--- Records for this task ---
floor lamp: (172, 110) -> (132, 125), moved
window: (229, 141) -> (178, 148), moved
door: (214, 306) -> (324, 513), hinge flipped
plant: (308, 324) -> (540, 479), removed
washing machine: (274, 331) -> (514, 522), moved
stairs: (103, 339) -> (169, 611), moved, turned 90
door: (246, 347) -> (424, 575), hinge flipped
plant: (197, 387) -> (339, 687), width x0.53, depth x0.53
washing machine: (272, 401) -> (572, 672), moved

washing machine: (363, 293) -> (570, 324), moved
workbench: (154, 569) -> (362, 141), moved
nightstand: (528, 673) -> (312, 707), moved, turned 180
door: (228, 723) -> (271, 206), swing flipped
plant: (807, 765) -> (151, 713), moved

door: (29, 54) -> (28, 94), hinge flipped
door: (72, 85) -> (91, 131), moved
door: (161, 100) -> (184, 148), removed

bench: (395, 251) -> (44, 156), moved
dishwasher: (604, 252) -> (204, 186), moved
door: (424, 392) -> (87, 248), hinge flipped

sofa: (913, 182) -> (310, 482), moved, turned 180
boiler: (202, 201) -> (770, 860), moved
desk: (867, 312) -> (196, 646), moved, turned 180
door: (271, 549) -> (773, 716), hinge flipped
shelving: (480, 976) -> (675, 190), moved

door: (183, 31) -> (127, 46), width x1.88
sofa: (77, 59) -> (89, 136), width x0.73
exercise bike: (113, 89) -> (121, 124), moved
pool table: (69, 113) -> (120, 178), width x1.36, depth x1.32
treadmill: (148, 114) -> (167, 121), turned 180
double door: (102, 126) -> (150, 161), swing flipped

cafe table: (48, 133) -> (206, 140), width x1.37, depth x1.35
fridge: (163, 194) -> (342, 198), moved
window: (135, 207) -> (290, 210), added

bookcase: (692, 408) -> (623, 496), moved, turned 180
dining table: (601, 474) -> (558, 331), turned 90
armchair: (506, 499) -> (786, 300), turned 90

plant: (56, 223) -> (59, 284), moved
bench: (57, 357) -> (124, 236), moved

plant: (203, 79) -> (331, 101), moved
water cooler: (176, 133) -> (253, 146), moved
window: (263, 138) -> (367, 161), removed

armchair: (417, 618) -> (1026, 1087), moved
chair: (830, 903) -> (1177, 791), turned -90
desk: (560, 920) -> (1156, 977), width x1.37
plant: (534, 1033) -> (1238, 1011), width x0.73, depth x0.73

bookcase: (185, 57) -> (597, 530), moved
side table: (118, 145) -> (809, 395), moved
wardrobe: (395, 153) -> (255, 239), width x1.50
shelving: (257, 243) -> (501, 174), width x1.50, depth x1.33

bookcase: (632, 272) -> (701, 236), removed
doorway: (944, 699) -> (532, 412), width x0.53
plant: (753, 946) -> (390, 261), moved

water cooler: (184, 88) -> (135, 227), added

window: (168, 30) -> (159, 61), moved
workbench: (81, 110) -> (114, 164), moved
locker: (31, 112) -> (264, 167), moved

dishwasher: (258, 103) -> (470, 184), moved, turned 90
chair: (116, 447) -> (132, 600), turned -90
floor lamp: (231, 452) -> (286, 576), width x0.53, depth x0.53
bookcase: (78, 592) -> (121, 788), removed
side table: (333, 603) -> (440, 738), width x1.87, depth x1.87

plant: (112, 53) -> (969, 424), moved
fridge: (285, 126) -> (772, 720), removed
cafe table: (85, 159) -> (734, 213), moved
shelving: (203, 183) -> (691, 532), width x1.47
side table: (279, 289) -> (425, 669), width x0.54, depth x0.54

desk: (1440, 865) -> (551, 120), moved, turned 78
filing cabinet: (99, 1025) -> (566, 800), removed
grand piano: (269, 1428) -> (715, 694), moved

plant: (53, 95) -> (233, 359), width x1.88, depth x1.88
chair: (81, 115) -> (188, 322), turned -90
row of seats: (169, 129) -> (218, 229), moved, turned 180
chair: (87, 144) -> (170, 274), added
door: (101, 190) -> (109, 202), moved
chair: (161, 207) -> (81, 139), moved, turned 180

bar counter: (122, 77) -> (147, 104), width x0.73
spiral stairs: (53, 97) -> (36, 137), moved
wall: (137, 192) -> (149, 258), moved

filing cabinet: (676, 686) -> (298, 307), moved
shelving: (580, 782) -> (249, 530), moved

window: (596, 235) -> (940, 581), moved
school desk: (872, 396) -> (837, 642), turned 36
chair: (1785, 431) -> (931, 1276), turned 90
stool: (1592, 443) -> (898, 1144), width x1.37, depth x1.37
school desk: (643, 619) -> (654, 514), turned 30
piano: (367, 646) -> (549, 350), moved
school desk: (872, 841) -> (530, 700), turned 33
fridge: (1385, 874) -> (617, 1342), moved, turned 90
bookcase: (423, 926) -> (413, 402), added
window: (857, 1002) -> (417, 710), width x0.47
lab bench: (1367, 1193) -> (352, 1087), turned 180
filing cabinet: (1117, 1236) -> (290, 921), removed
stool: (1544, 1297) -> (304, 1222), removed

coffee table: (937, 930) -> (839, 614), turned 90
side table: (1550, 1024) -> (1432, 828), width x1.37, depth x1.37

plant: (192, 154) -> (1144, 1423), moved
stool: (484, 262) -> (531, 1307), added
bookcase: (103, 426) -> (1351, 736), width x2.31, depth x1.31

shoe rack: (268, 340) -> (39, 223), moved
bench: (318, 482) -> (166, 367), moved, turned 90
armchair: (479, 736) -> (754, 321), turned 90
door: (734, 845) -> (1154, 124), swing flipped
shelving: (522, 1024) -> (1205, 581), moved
---
As listed above, the lines from the line with "plant: (308, 324) -> (540, 479), removed" to the line with "water cooler: (184, 88) -> (135, 227), added" are to be echoed exactly, with both ends included and nothing added.

* **Task output**:
plant: (308, 324) -> (540, 479), removed
washing machine: (274, 331) -> (514, 522), moved
stairs: (103, 339) -> (169, 611), moved, turned 90
door: (246, 347) -> (424, 575), hinge flipped
plant: (197, 387) -> (339, 687), width x0.53, depth x0.53
washing machine: (272, 401) -> (572, 672), moved

washing machine: (363, 293) -> (570, 324), moved
workbench: (154, 569) -> (362, 141), moved
nightstand: (528, 673) -> (312, 707), moved, turned 180
door: (228, 723) -> (271, 206), swing flipped
plant: (807, 765) -> (151, 713), moved

door: (29, 54) -> (28, 94), hinge flipped
door: (72, 85) -> (91, 131), moved
door: (161, 100) -> (184, 148), removed

bench: (395, 251) -> (44, 156), moved
dishwasher: (604, 252) -> (204, 186), moved
door: (424, 392) -> (87, 248), hinge flipped

sofa: (913, 182) -> (310, 482), moved, turned 180
boiler: (202, 201) -> (770, 860), moved
desk: (867, 312) -> (196, 646), moved, turned 180
door: (271, 549) -> (773, 716), hinge flipped
shelving: (480, 976) -> (675, 190), moved

door: (183, 31) -> (127, 46), width x1.88
sofa: (77, 59) -> (89, 136), width x0.73
exercise bike: (113, 89) -> (121, 124), moved
pool table: (69, 113) -> (120, 178), width x1.36, depth x1.32
treadmill: (148, 114) -> (167, 121), turned 180
double door: (102, 126) -> (150, 161), swing flipped

cafe table: (48, 133) -> (206, 140), width x1.37, depth x1.35
fridge: (163, 194) -> (342, 198), moved
window: (135, 207) -> (290, 210), added

bookcase: (692, 408) -> (623, 496), moved, turned 180
dining table: (601, 474) -> (558, 331), turned 90
armchair: (506, 499) -> (786, 300), turned 90

plant: (56, 223) -> (59, 284), moved
bench: (57, 357) -> (124, 236), moved

plant: (203, 79) -> (331, 101), moved
water cooler: (176, 133) -> (253, 146), moved
window: (263, 138) -> (367, 161), removed

armchair: (417, 618) -> (1026, 1087), moved
chair: (830, 903) -> (1177, 791), turned -90
desk: (560, 920) -> (1156, 977), width x1.37
plant: (534, 1033) -> (1238, 1011), width x0.73, depth x0.73

bookcase: (185, 57) -> (597, 530), moved
side table: (118, 145) -> (809, 395), moved
wardrobe: (395, 153) -> (255, 239), width x1.50
shelving: (257, 243) -> (501, 174), width x1.50, depth x1.33

bookcase: (632, 272) -> (701, 236), removed
doorway: (944, 699) -> (532, 412), width x0.53
plant: (753, 946) -> (390, 261), moved

water cooler: (184, 88) -> (135, 227), added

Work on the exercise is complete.